WORK INSTRUCTION:
Return the data below exactly, please, but drop the pictures.

(Dataset items)
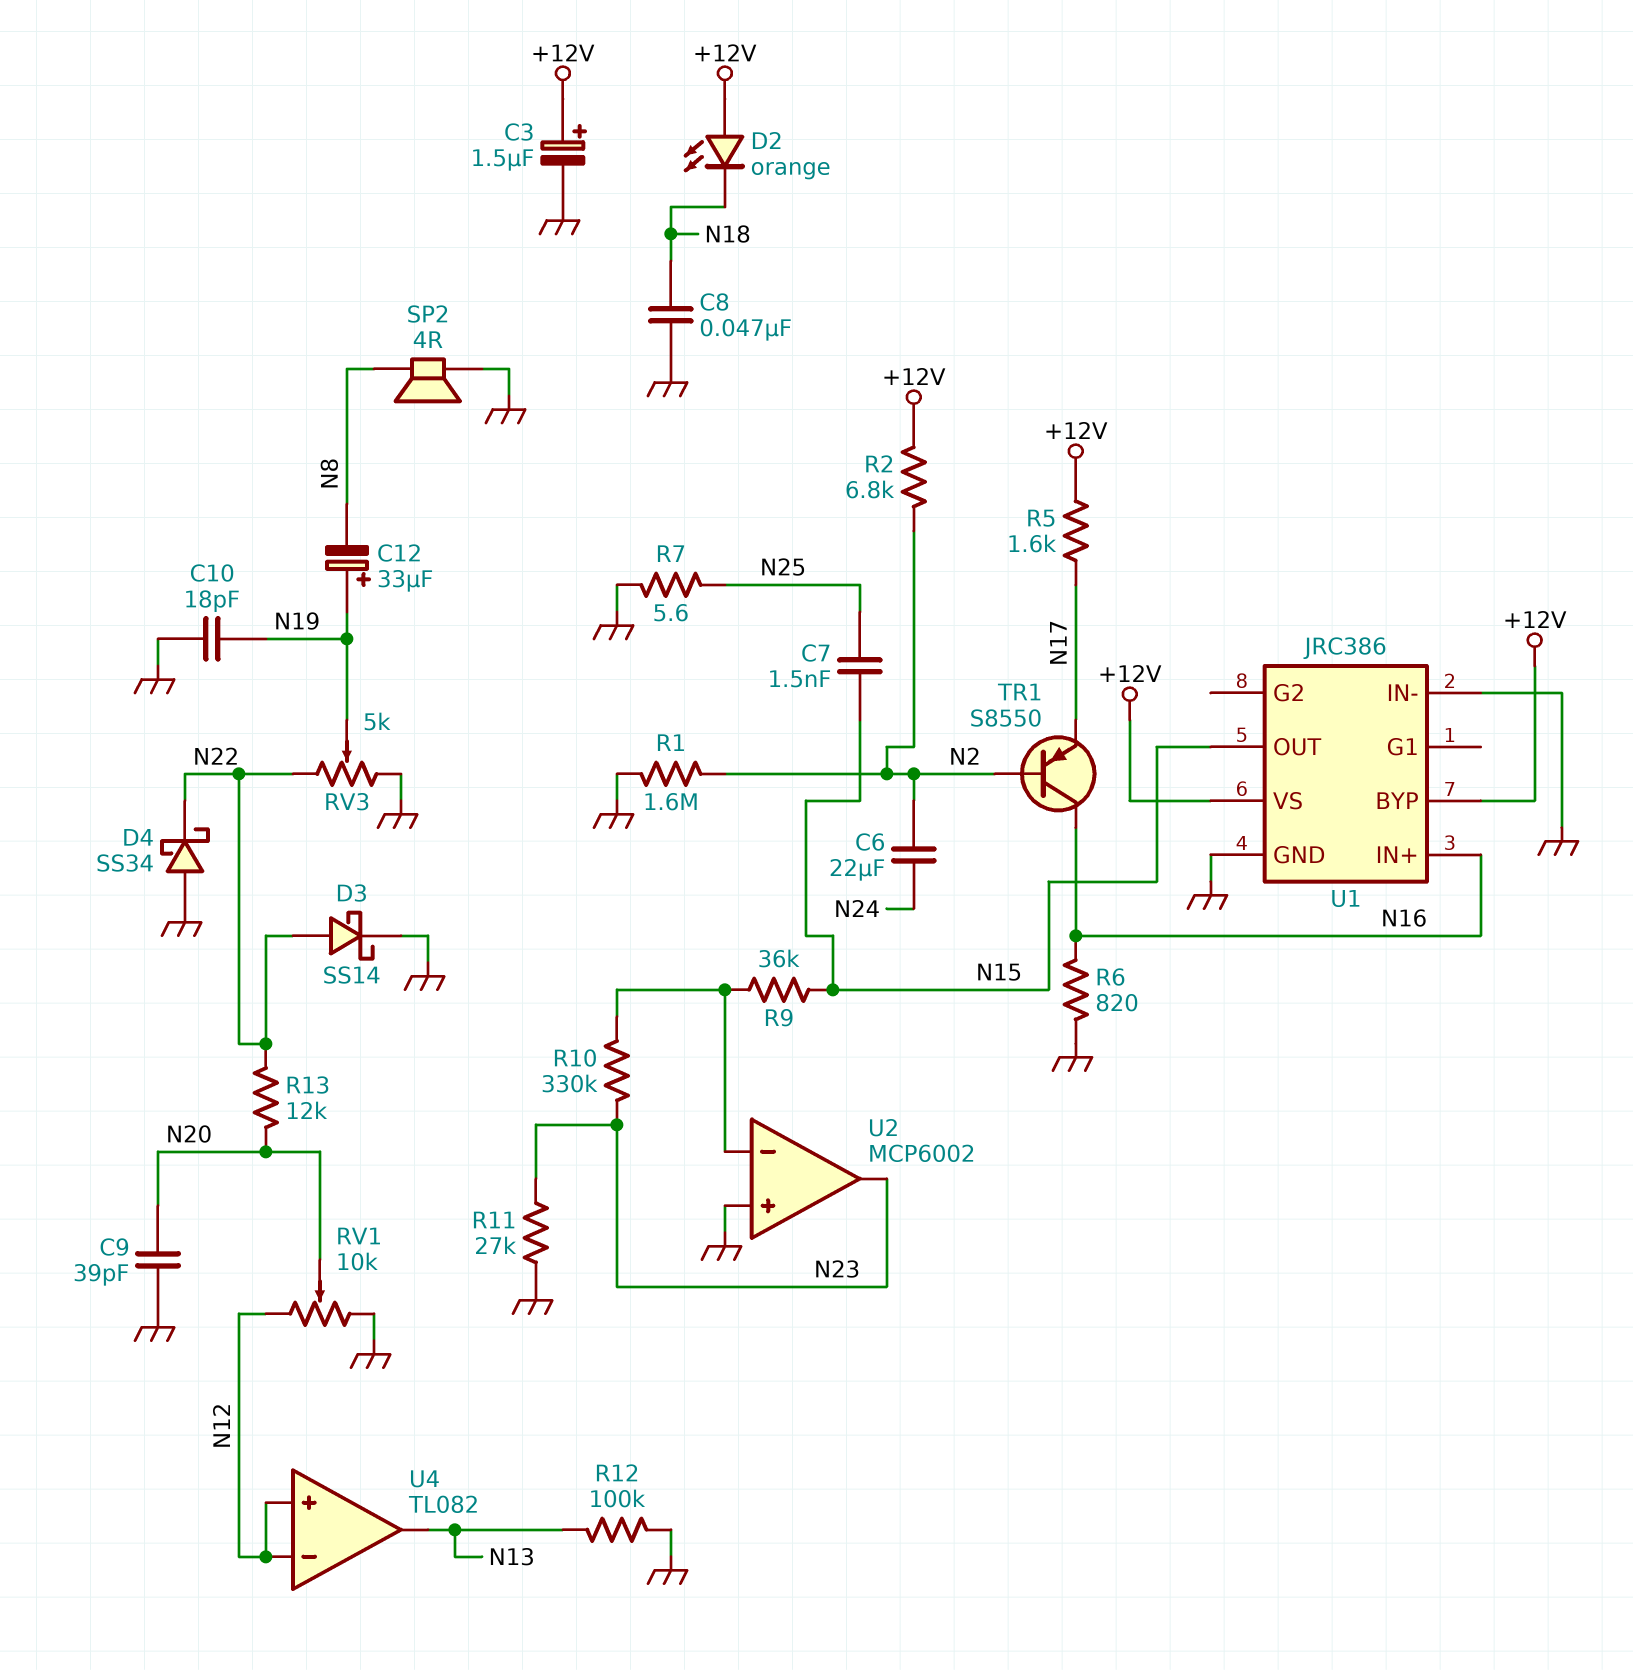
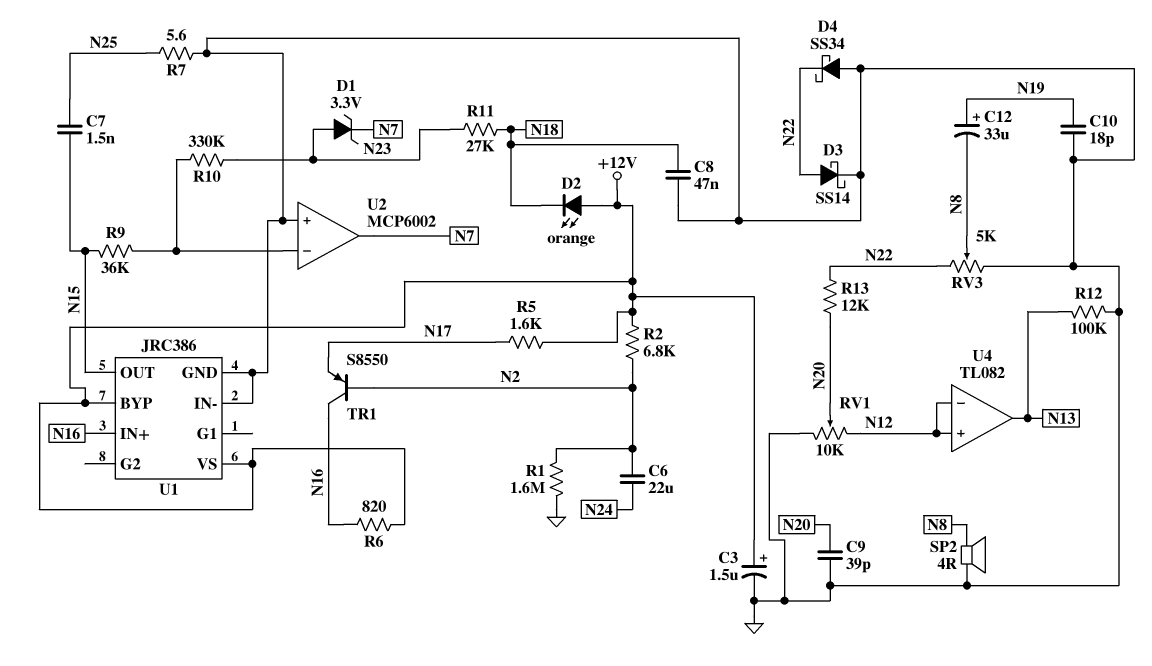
D1: none -> zener 3.3V (A N23, K N7)
R6: 820 (GND, N16) -> 820 (+12V, N16)
R11: 27k (GND, N23) -> 27k (N18, N23)
RV3: 5k (GND, N22, wiper N19) -> 5k (GND, N22, wiper N8)
U2 pin out: N23 -> N7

SOLUTION FOR THIS EXERCISE:
D1: none -> zener 3.3V (A N23, K N7)
R6: 820 (GND, N16) -> 820 (+12V, N16)
R11: 27k (GND, N23) -> 27k (N18, N23)
RV3: 5k (GND, N22, wiper N19) -> 5k (GND, N22, wiper N8)
U2 pin out: N23 -> N7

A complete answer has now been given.